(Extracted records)
* start *
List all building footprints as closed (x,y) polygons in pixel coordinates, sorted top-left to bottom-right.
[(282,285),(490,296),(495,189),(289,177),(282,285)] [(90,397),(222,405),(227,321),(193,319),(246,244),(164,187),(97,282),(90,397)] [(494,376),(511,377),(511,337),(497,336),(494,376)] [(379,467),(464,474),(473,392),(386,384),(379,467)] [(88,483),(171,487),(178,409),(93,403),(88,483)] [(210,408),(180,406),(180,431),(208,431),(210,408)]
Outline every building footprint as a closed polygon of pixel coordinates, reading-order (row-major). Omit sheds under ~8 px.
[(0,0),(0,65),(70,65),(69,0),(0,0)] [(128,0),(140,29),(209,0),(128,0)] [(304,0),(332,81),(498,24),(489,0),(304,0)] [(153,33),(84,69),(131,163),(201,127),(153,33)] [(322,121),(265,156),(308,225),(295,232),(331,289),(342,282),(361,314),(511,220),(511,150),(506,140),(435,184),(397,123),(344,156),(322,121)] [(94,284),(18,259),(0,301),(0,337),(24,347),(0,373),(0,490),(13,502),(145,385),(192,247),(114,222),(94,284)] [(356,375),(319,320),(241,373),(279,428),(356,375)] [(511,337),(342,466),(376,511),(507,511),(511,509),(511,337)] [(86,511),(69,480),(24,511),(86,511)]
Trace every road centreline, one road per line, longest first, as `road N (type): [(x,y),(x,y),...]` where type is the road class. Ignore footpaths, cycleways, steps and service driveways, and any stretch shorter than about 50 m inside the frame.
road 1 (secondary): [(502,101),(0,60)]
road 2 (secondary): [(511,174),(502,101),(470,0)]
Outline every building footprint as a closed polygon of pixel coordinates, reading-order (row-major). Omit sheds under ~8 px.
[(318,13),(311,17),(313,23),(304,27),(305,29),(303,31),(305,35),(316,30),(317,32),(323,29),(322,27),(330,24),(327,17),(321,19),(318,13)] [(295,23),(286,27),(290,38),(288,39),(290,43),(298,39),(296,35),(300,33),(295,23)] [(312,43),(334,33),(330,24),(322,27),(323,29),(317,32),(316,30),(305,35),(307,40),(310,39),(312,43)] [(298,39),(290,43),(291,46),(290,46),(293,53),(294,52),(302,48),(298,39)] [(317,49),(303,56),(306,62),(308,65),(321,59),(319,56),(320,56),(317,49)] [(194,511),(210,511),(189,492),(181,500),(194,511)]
* end *
Format the items above as a Markdown table with two columns, "Row" and "Content". Number each line in the Row column, put the line itself in the Content column, and leave out blank lines.

| Row | Content |
|---|---|
| 1 | List all building footprints as closed (x,y) polygons in pixel coordinates, sorted top-left to bottom-right. |
| 2 | [(282,285),(490,296),(495,189),(289,177),(282,285)] [(90,397),(222,405),(227,321),(193,319),(246,244),(164,187),(97,282),(90,397)] [(494,376),(511,377),(511,337),(497,336),(494,376)] [(379,467),(464,474),(473,392),(386,384),(379,467)] [(88,483),(171,487),(178,409),(93,403),(88,483)] [(210,408),(180,406),(180,431),(208,431),(210,408)] |
| 3 | Outline every building footprint as a closed polygon of pixel coordinates, reading-order (row-major). Omit sheds under ~8 px. |
| 4 | [(0,0),(0,65),(70,65),(69,0),(0,0)] [(128,0),(140,29),(209,0),(128,0)] [(304,0),(332,81),(498,24),(489,0),(304,0)] [(153,33),(84,69),(131,163),(201,127),(153,33)] [(322,121),(265,156),(308,225),(295,232),(331,289),(342,282),(361,314),(511,220),(511,150),(506,140),(435,184),(397,123),(344,156),(322,121)] [(94,284),(18,259),(0,301),(0,337),(24,347),(0,373),(0,490),(13,502),(145,385),(192,247),(114,222),(94,284)] [(356,375),(319,320),(241,373),(279,428),(356,375)] [(511,337),(342,466),(376,511),(507,511),(511,509),(511,337)] [(86,511),(69,480),(24,511),(86,511)] |
| 5 | Trace every road centreline, one road per line, longest first, as `road N (type): [(x,y),(x,y),...]` where type is the road class. Ignore footpaths, cycleways, steps and service driveways, and any stretch shorter than about 50 m inside the frame. |
| 6 | road 1 (secondary): [(502,101),(0,60)] |
| 7 | road 2 (secondary): [(511,174),(502,101),(470,0)] |
| 8 | Outline every building footprint as a closed polygon of pixel coordinates, reading-order (row-major). Omit sheds under ~8 px. |
| 9 | [(318,13),(311,17),(313,23),(304,27),(305,29),(303,31),(305,35),(316,30),(317,32),(323,29),(322,27),(330,24),(327,17),(321,19),(318,13)] [(295,23),(286,27),(290,38),(288,39),(290,43),(298,39),(296,35),(300,33),(295,23)] [(312,43),(334,33),(330,24),(322,27),(323,29),(317,32),(316,30),(305,35),(307,40),(310,39),(312,43)] [(298,39),(290,43),(291,46),(290,46),(293,53),(294,52),(302,48),(298,39)] [(317,49),(303,56),(306,62),(308,65),(321,59),(319,56),(320,56),(317,49)] [(194,511),(210,511),(189,492),(181,500),(194,511)] |